### Task to complete
Would you please copy the part of the material below that opens with the line containing "GPS2 pin TX: D12 -> D11" and closes with the line containing "OLED3: SH1106 -> SSD1309"? Copy it exactly, and only it.

### Records for this task
>>>>
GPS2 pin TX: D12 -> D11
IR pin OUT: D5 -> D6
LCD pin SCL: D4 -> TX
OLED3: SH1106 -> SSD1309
<<<<
>>>>
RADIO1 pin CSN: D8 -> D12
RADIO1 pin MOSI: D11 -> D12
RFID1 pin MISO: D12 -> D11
<<<<
>>>>
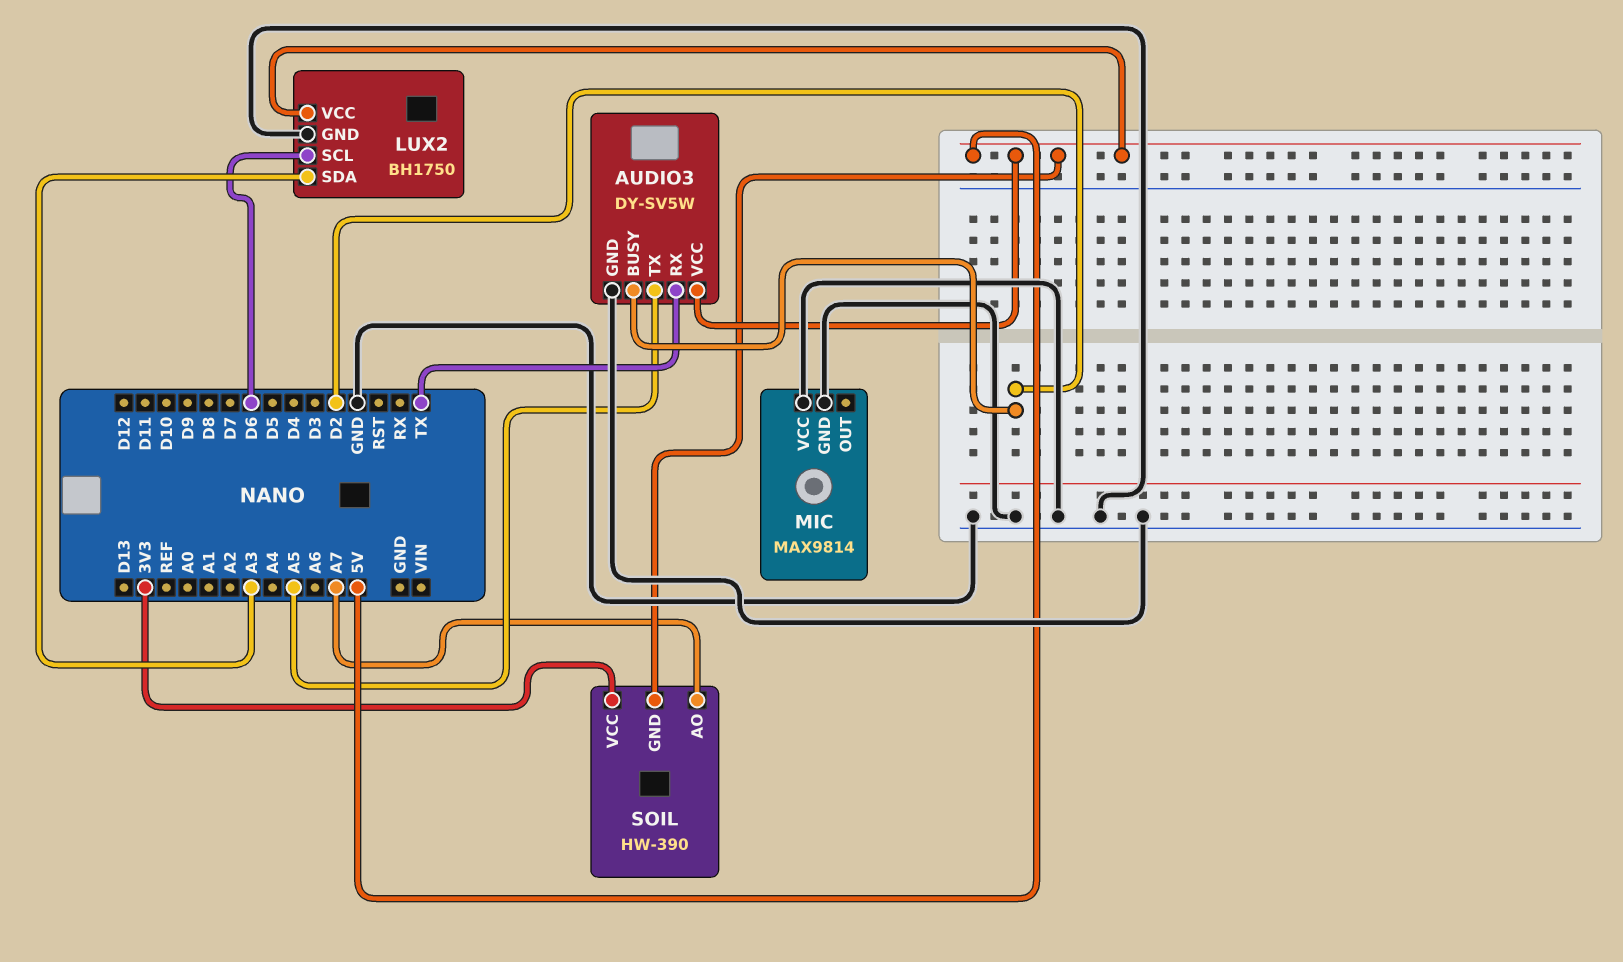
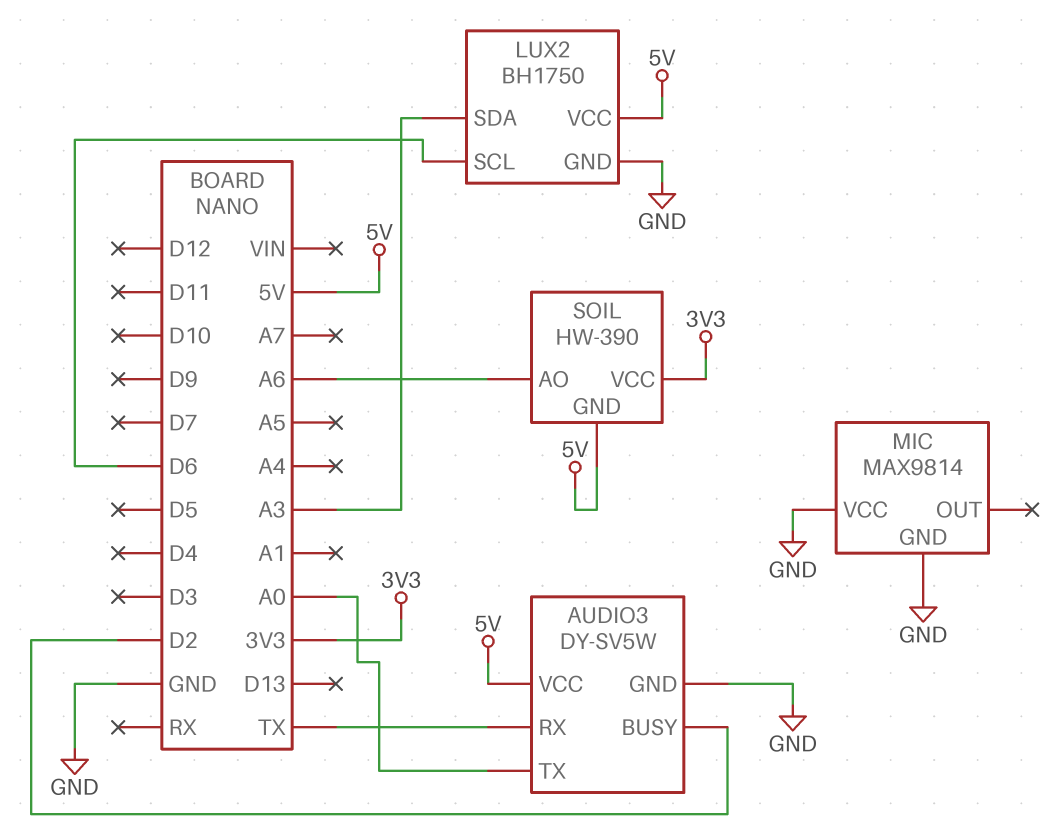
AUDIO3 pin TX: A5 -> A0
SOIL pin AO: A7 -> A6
<<<<
### Response
GPS2 pin TX: D12 -> D11
IR pin OUT: D5 -> D6
LCD pin SCL: D4 -> TX
OLED3: SH1106 -> SSD1309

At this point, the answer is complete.